Assignment ::
All lines from the one with "S3: button (RESET, VCC)" through the end of the records below are to be given again exactly, and nothing else.

── Data provided ──

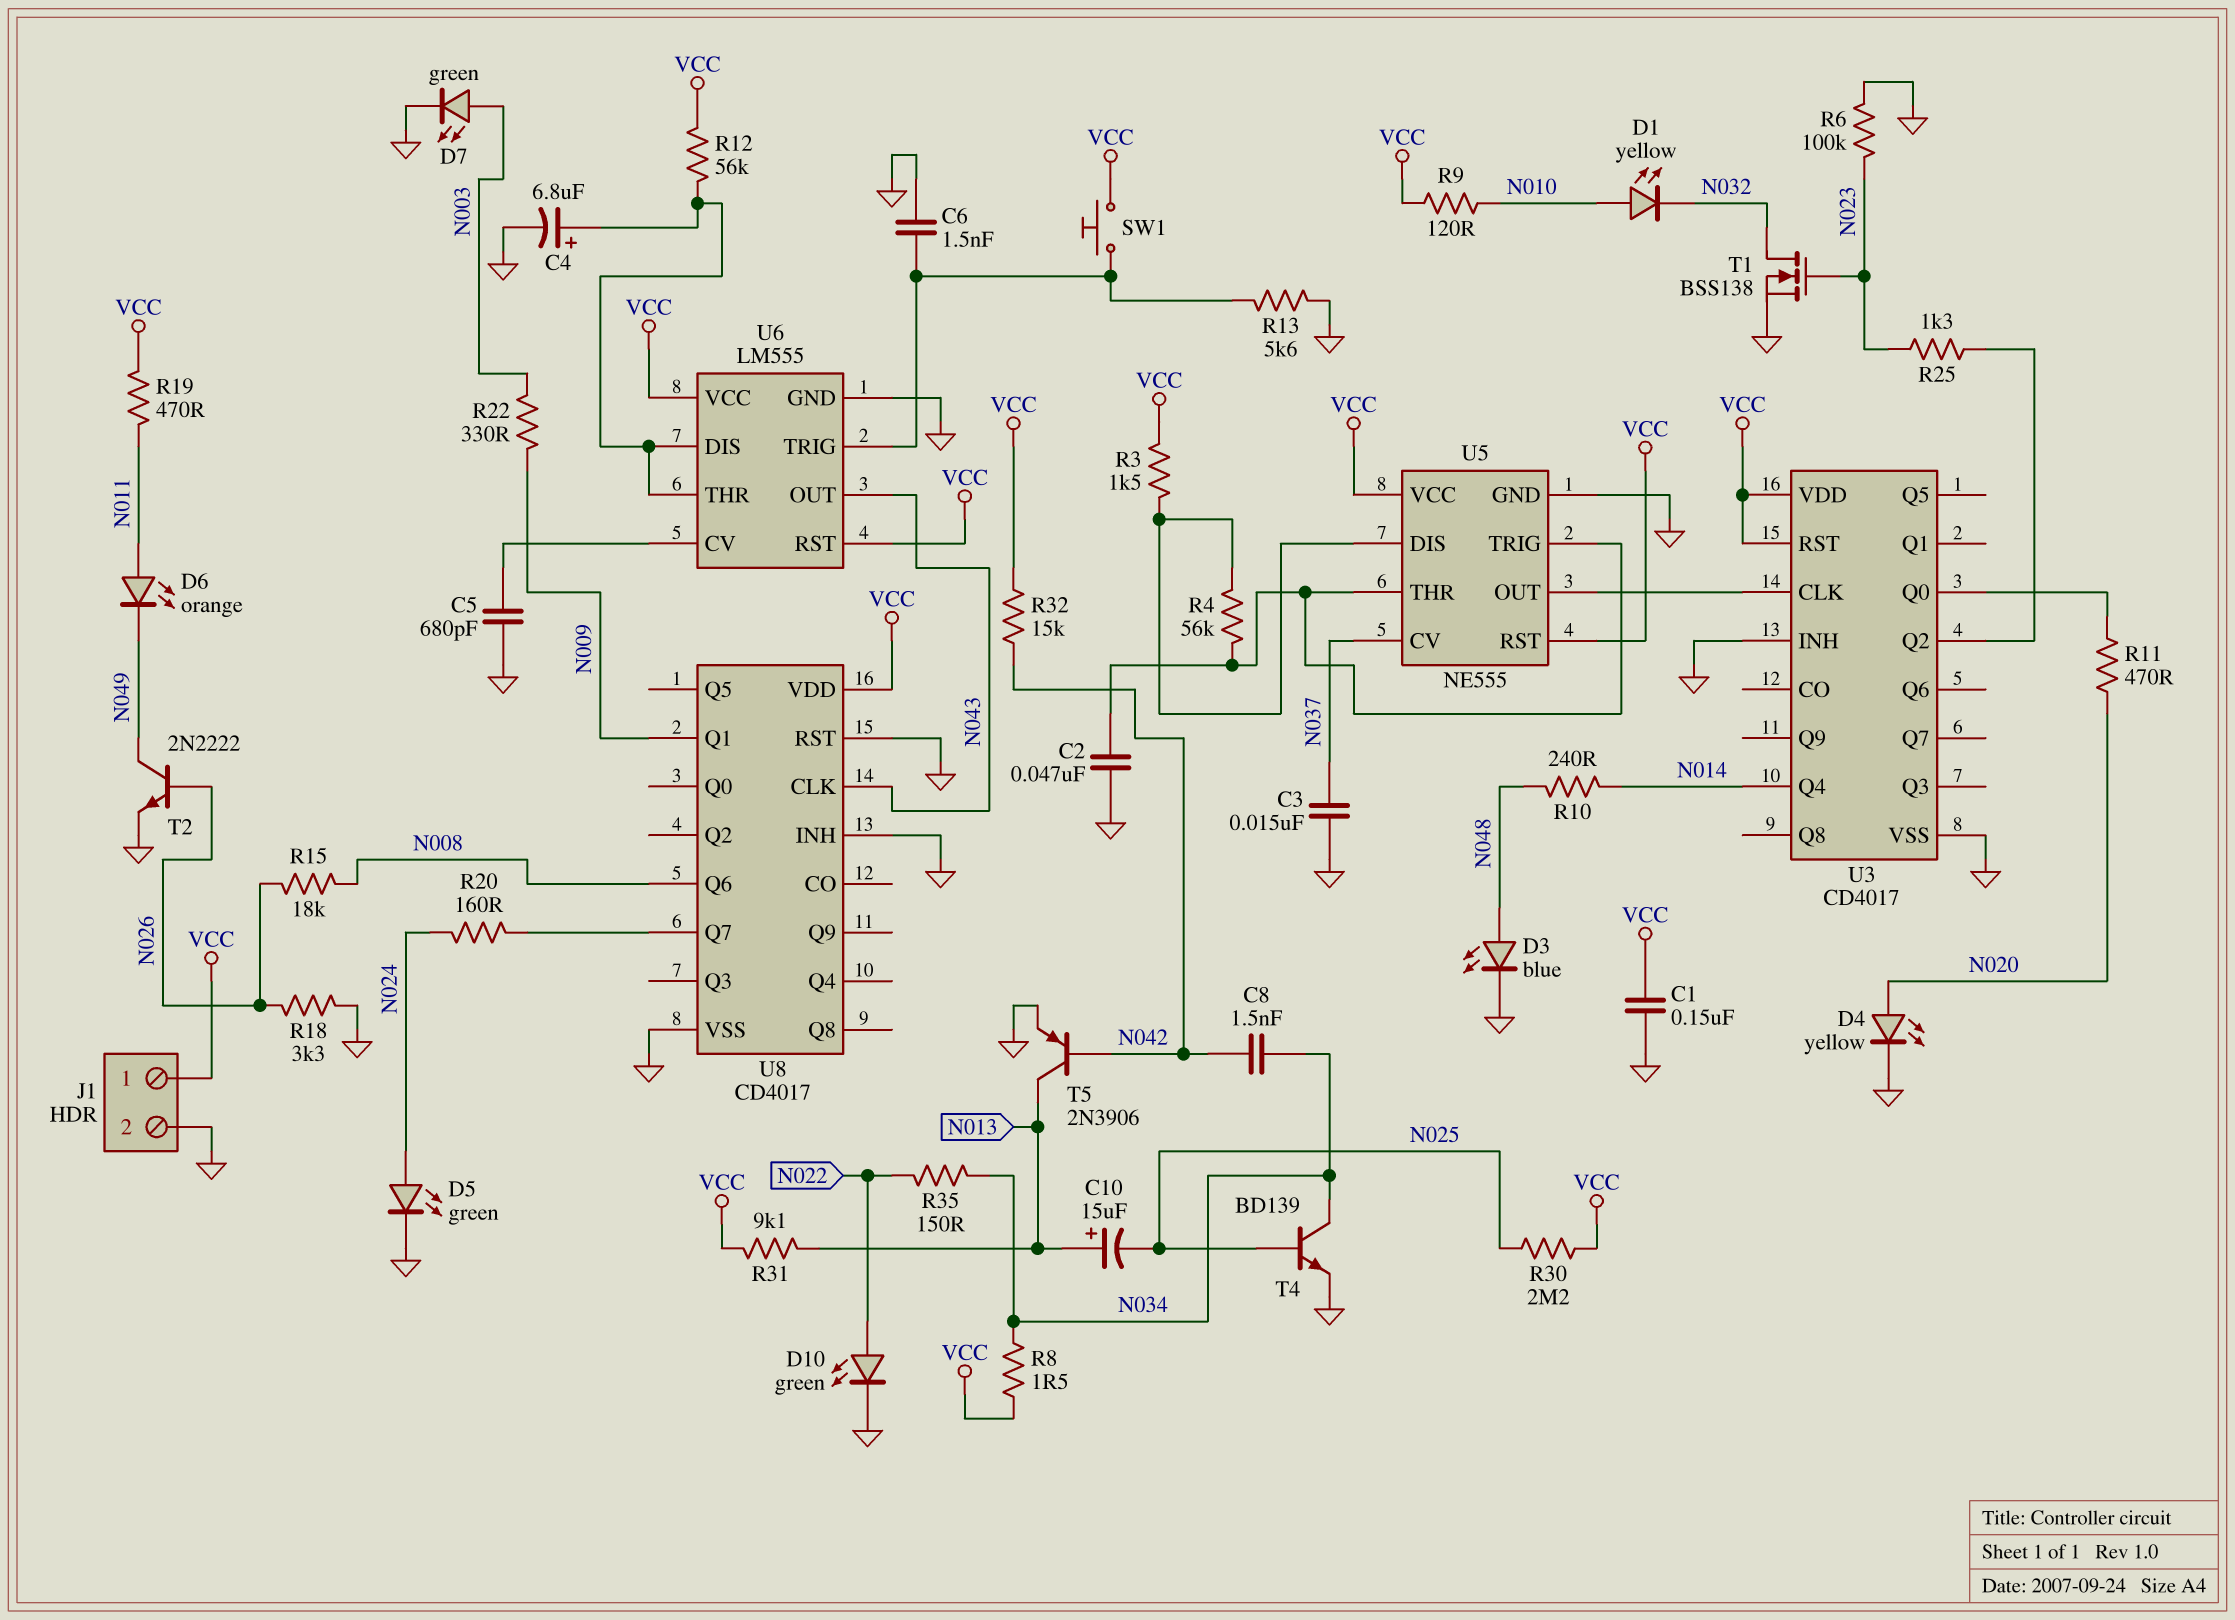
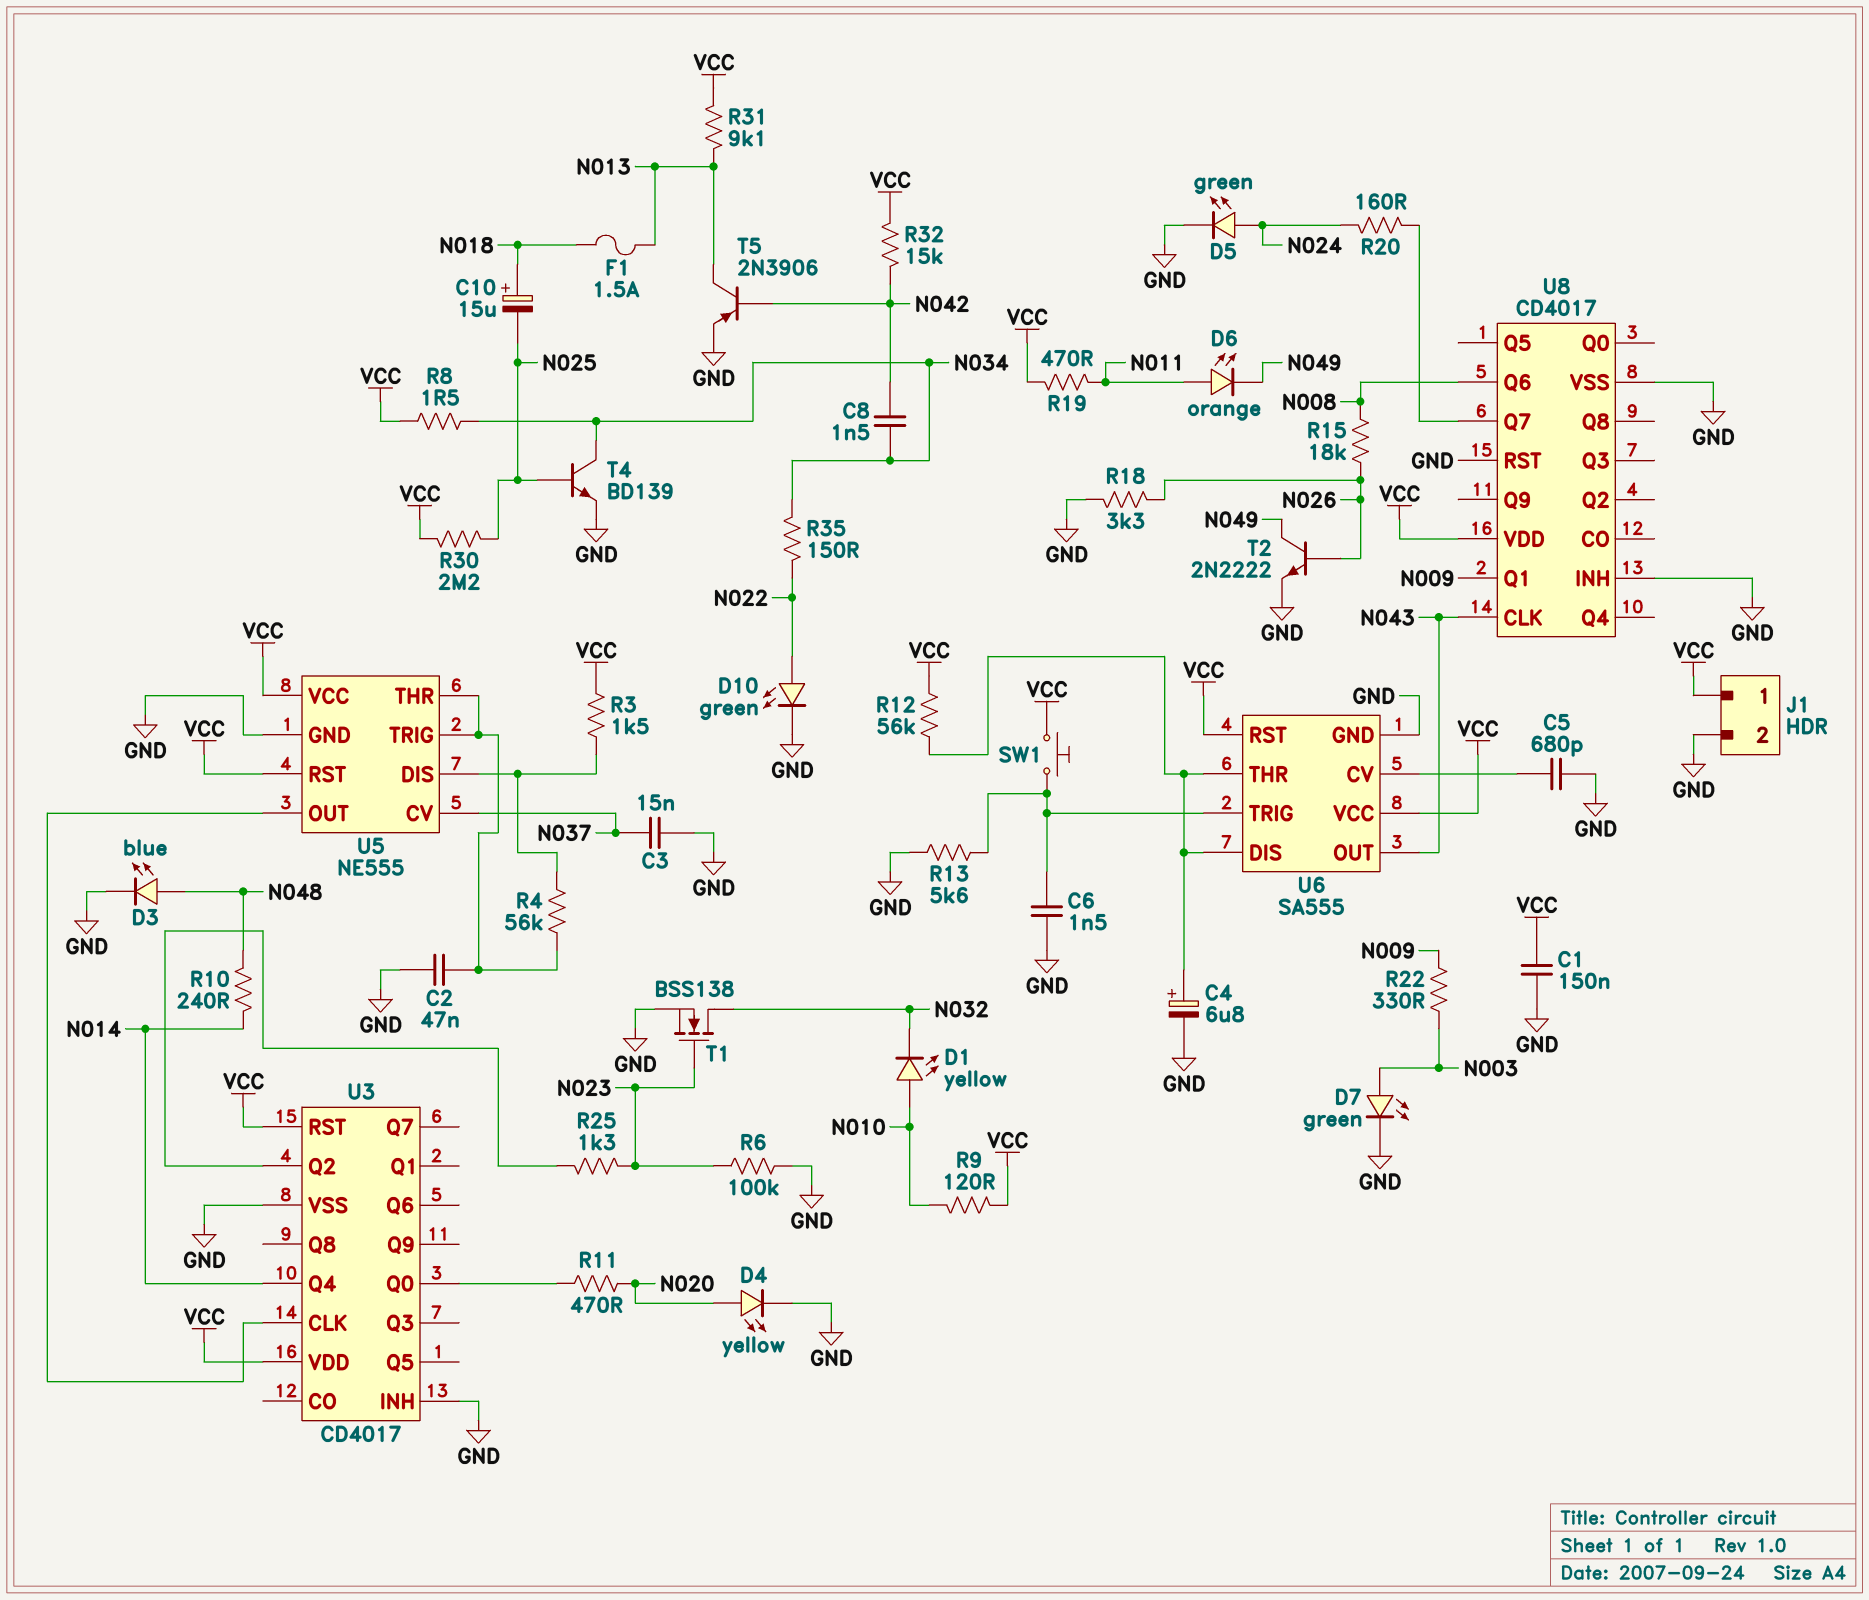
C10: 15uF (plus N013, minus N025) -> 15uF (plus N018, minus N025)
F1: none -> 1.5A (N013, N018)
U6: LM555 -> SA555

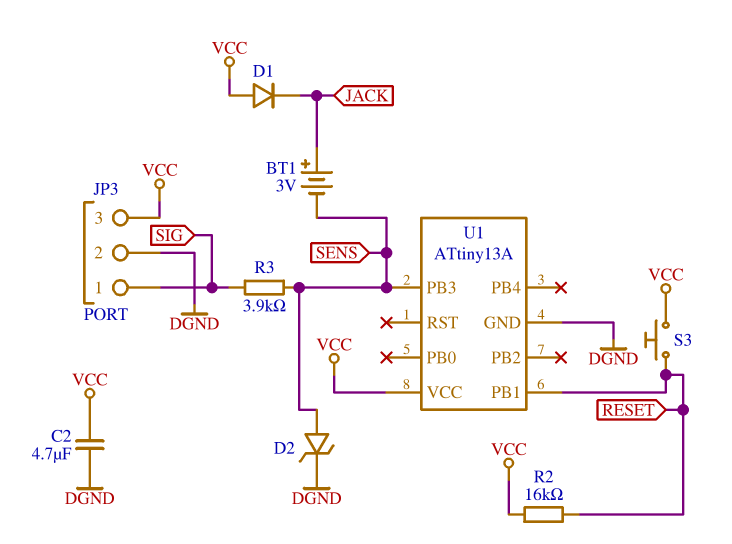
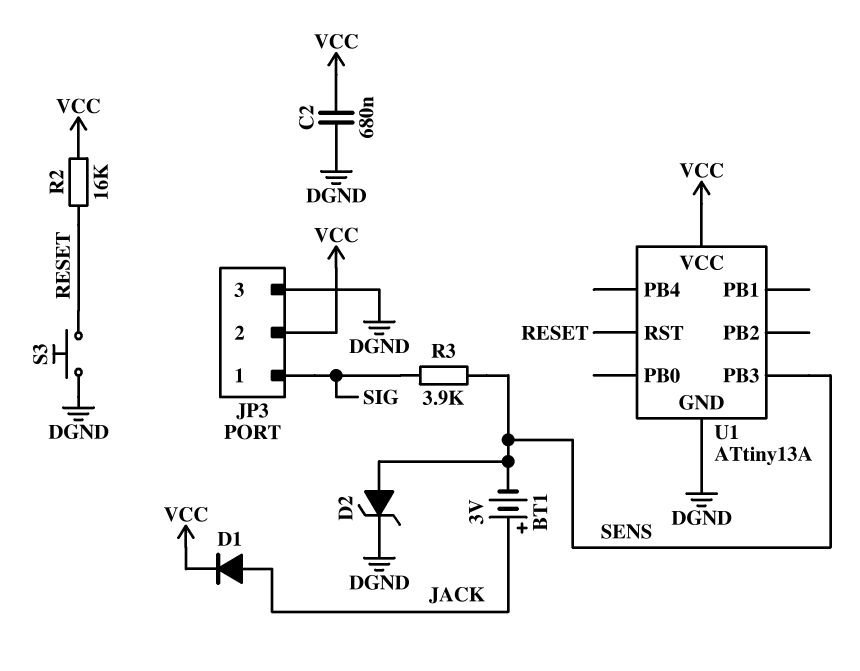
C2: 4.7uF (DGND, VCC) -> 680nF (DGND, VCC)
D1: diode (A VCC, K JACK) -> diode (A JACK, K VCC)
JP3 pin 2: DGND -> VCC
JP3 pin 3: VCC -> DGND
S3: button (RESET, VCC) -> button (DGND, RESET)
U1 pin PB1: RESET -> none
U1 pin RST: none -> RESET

───

Response to this exercise ::
S3: button (RESET, VCC) -> button (DGND, RESET)
U1 pin PB1: RESET -> none
U1 pin RST: none -> RESET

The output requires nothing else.